= AIM OF THE TASK =
What follows is a set of records; repeat them exactly, without the pictures.

= SOURCE DATA =
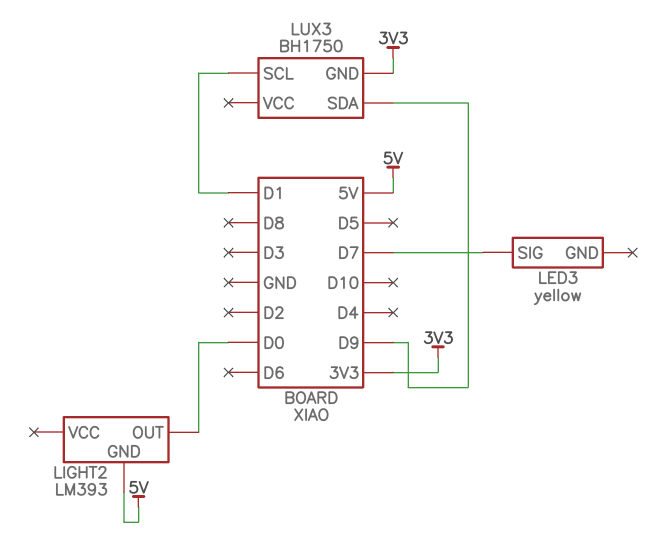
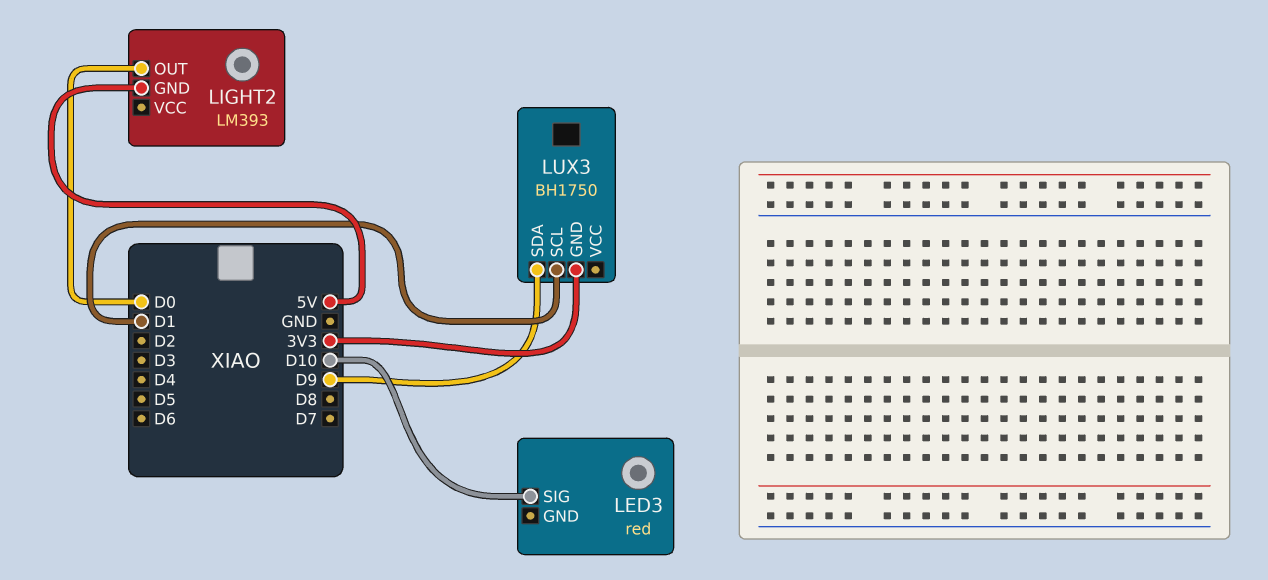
LED3: yellow -> red
LED3 pin SIG: D7 -> D10

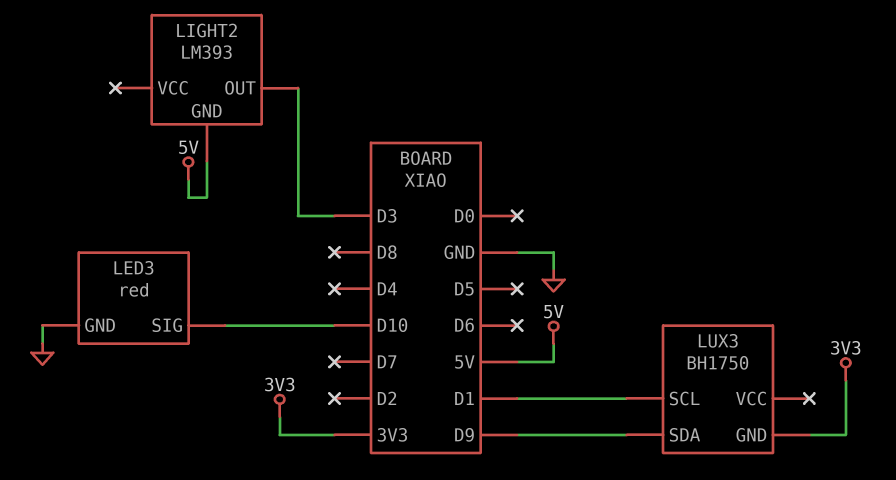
LED3 pin GND: none -> GND
LIGHT2 pin OUT: D0 -> D3

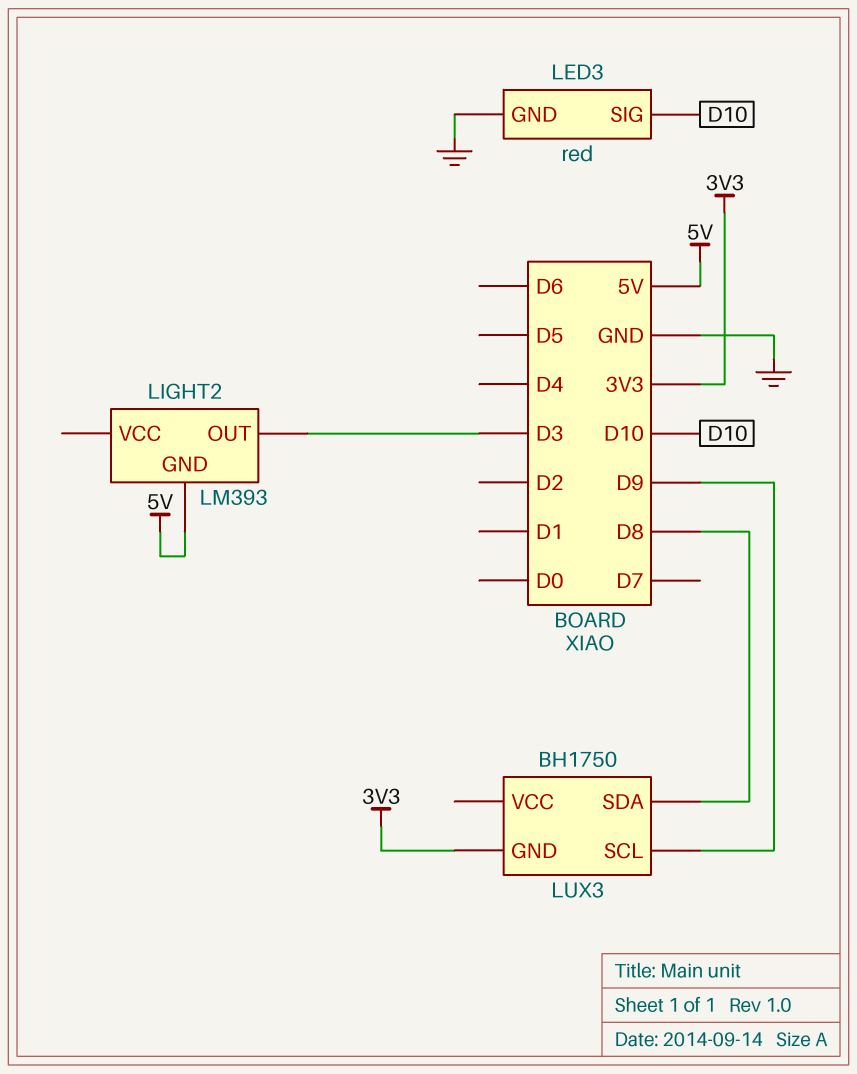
LUX3 pin SCL: D1 -> D9
LUX3 pin SDA: D9 -> D8

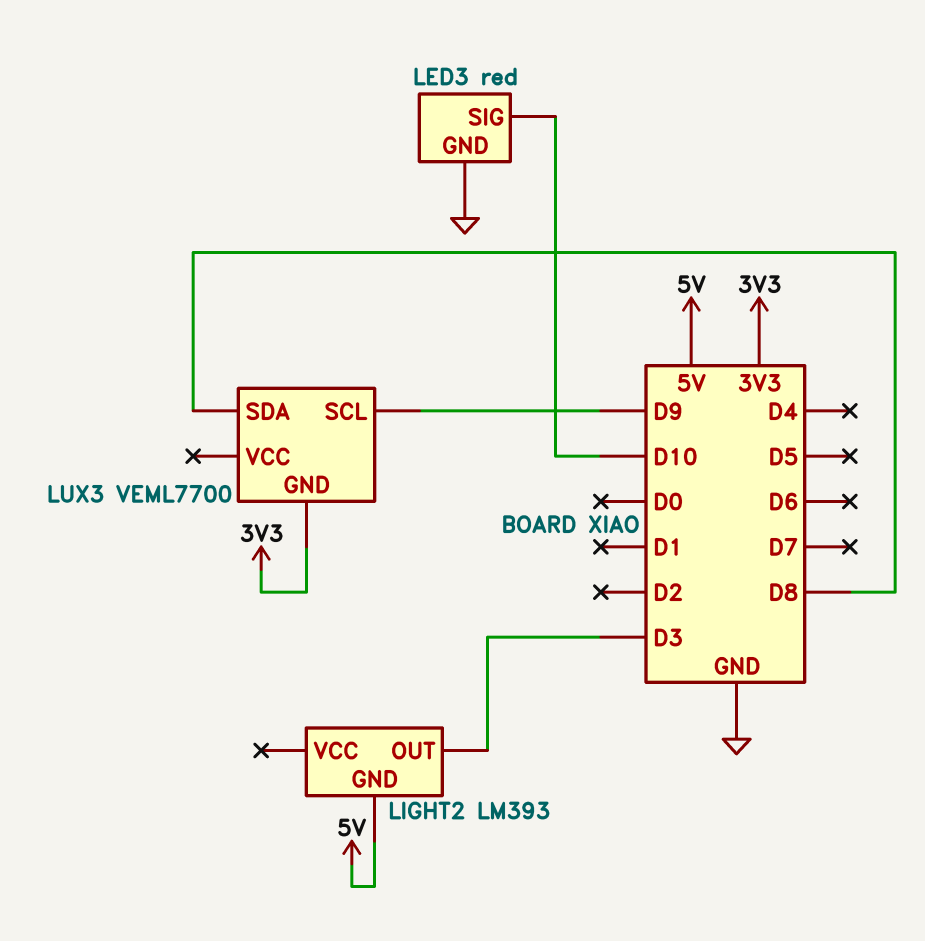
LUX3: BH1750 -> VEML7700

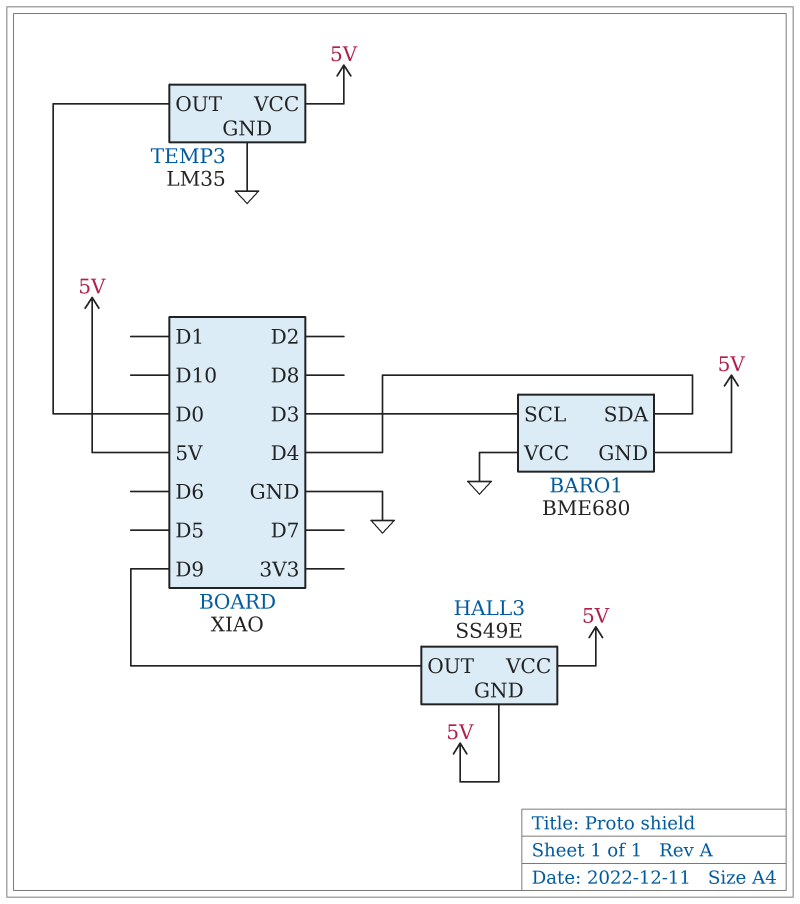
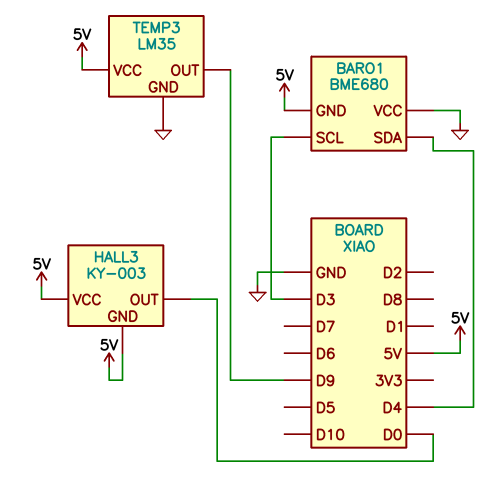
HALL3: SS49E -> KY-003
HALL3 pin OUT: D9 -> D0
TEMP3 pin OUT: D0 -> D9

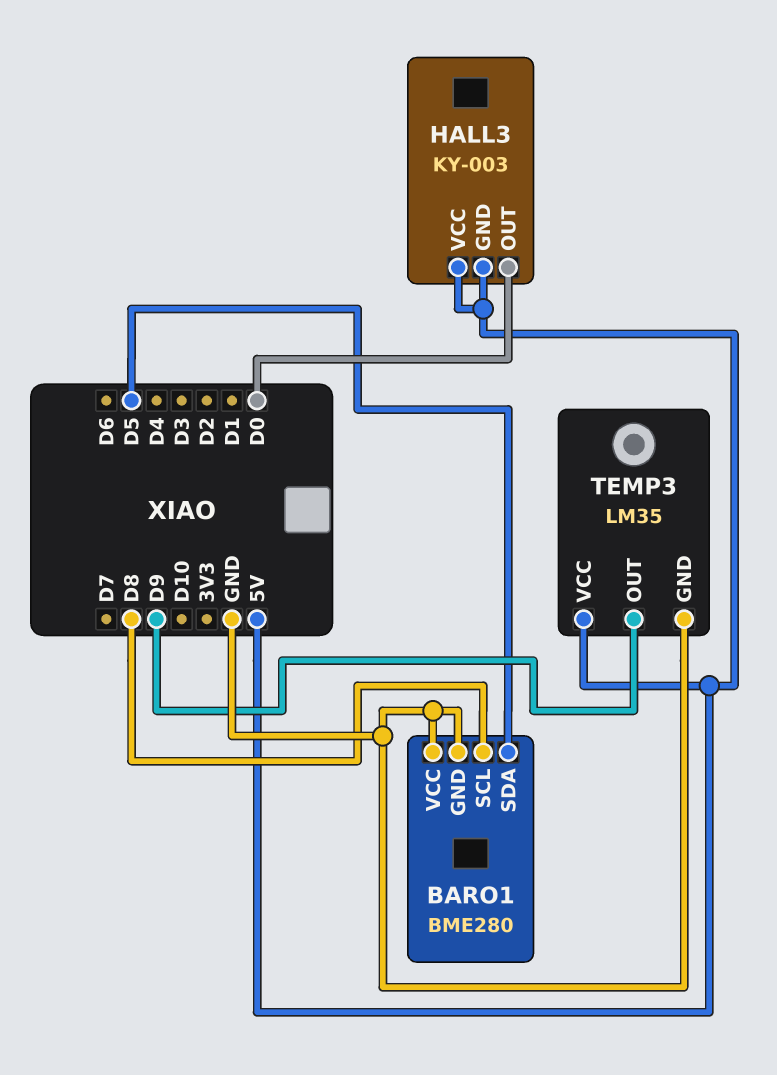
BARO1: BME680 -> BME280
BARO1 pin GND: 5V -> GND
BARO1 pin SCL: D3 -> D8
BARO1 pin SDA: D4 -> D5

= ANSWER BELOW =
LED3: yellow -> red
LED3 pin SIG: D7 -> D10

LED3 pin GND: none -> GND
LIGHT2 pin OUT: D0 -> D3

LUX3 pin SCL: D1 -> D9
LUX3 pin SDA: D9 -> D8

LUX3: BH1750 -> VEML7700

HALL3: SS49E -> KY-003
HALL3 pin OUT: D9 -> D0
TEMP3 pin OUT: D0 -> D9

BARO1: BME680 -> BME280
BARO1 pin GND: 5V -> GND
BARO1 pin SCL: D3 -> D8
BARO1 pin SDA: D4 -> D5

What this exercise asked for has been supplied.